▶ [What you will do]
For the entries below, print exactly the lines between the line holding "blue phone: 3 -> 4" and the line holding "yellow eraser: 2 -> 4", inclusive, and nothing else.

[Colored object listings]
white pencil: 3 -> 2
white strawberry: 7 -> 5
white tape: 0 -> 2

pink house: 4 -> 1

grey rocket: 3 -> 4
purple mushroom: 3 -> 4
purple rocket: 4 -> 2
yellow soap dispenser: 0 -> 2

* * *

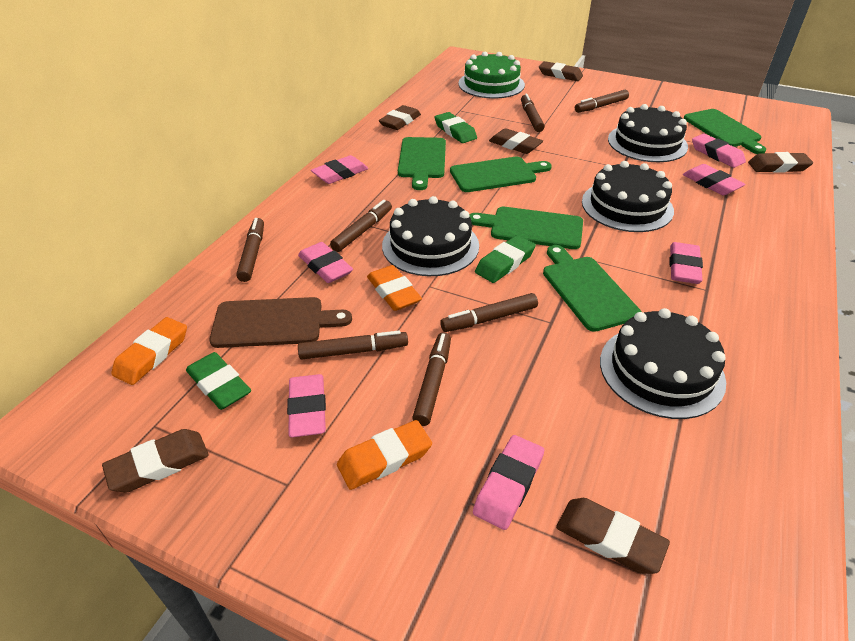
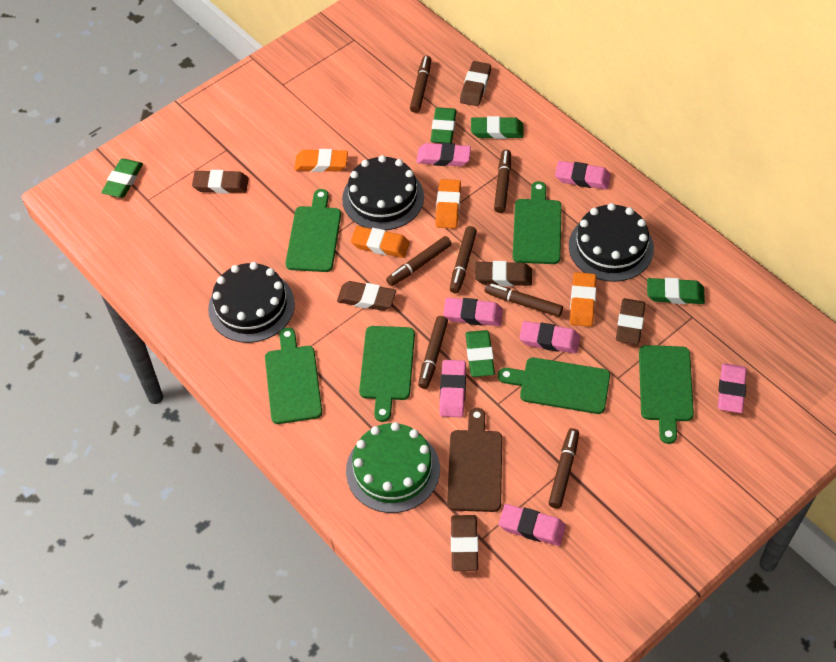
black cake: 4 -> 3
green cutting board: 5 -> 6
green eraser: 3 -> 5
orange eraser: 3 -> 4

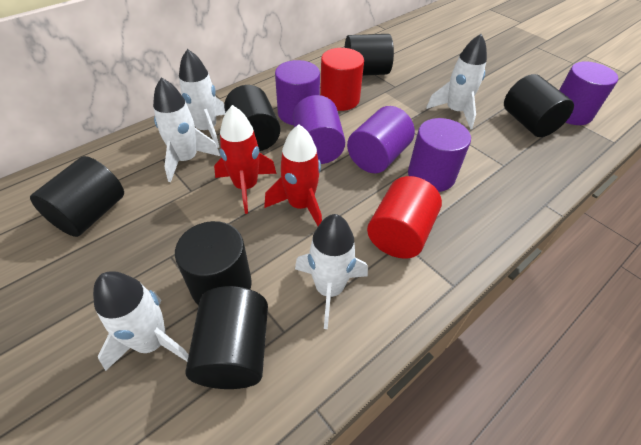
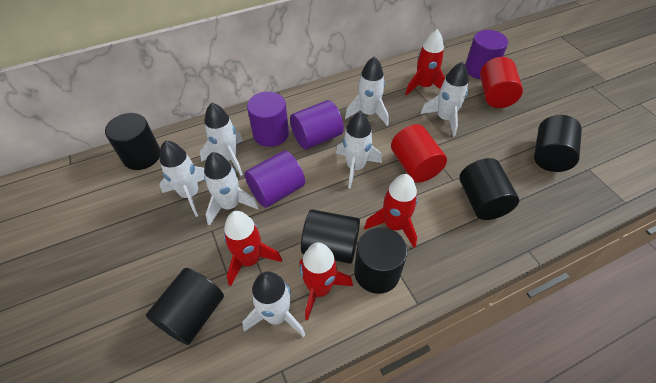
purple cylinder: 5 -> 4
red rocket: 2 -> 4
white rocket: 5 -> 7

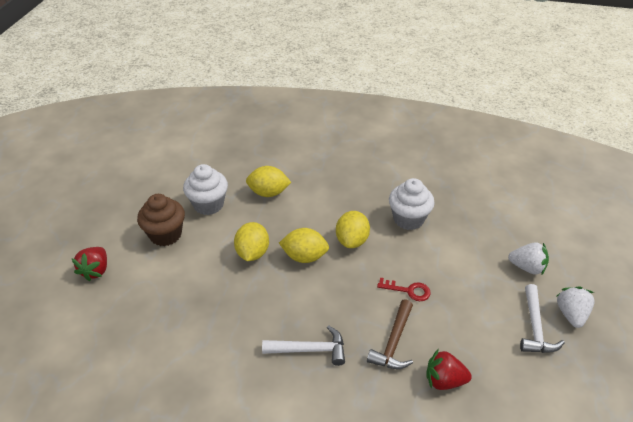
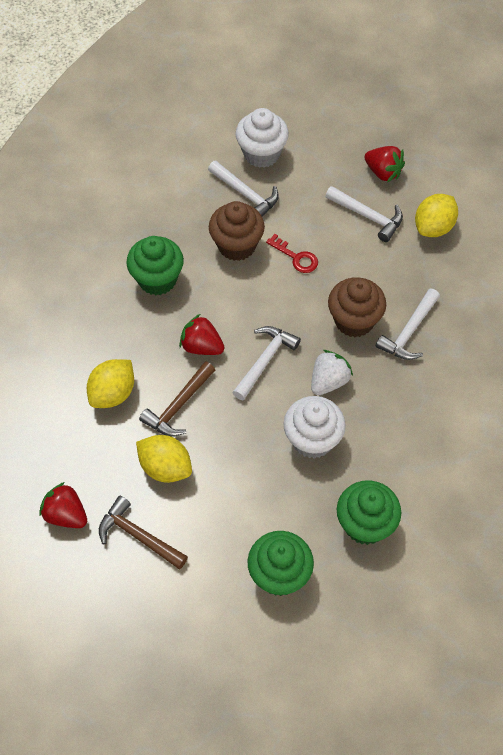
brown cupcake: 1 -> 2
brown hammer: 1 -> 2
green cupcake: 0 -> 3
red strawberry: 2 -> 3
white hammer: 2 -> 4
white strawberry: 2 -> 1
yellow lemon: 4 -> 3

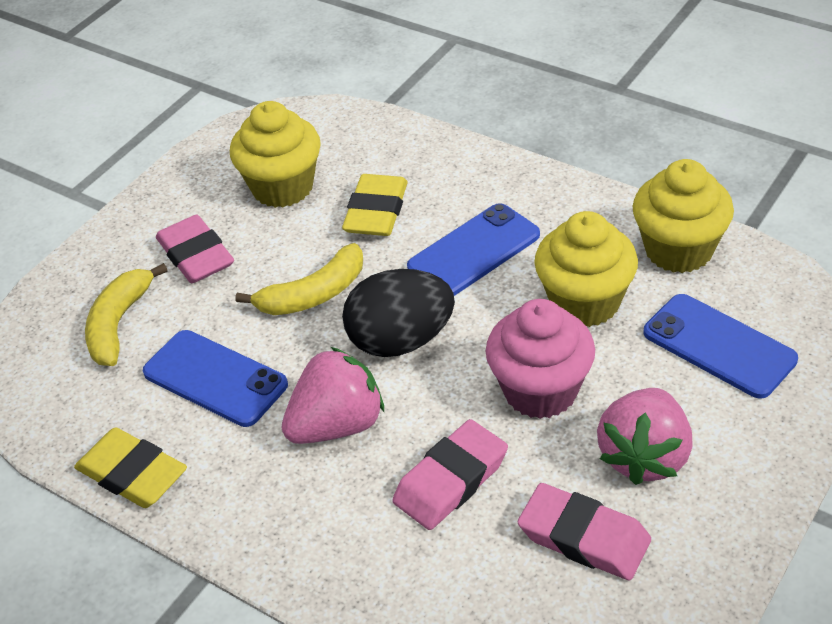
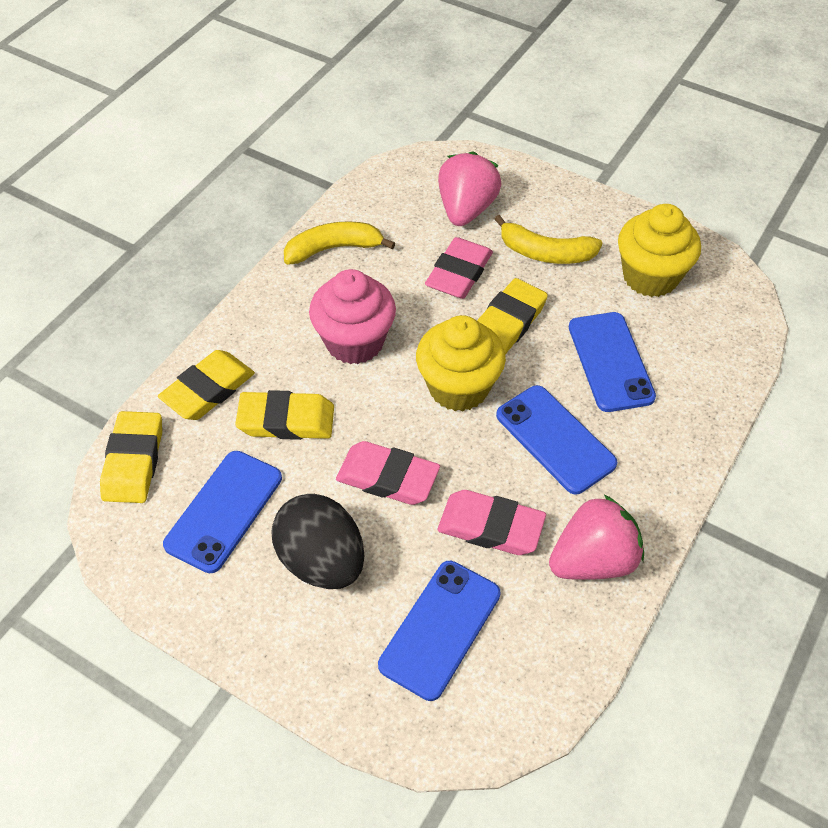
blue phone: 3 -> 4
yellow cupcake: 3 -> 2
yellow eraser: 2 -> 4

▶ [Response area]
blue phone: 3 -> 4
yellow cupcake: 3 -> 2
yellow eraser: 2 -> 4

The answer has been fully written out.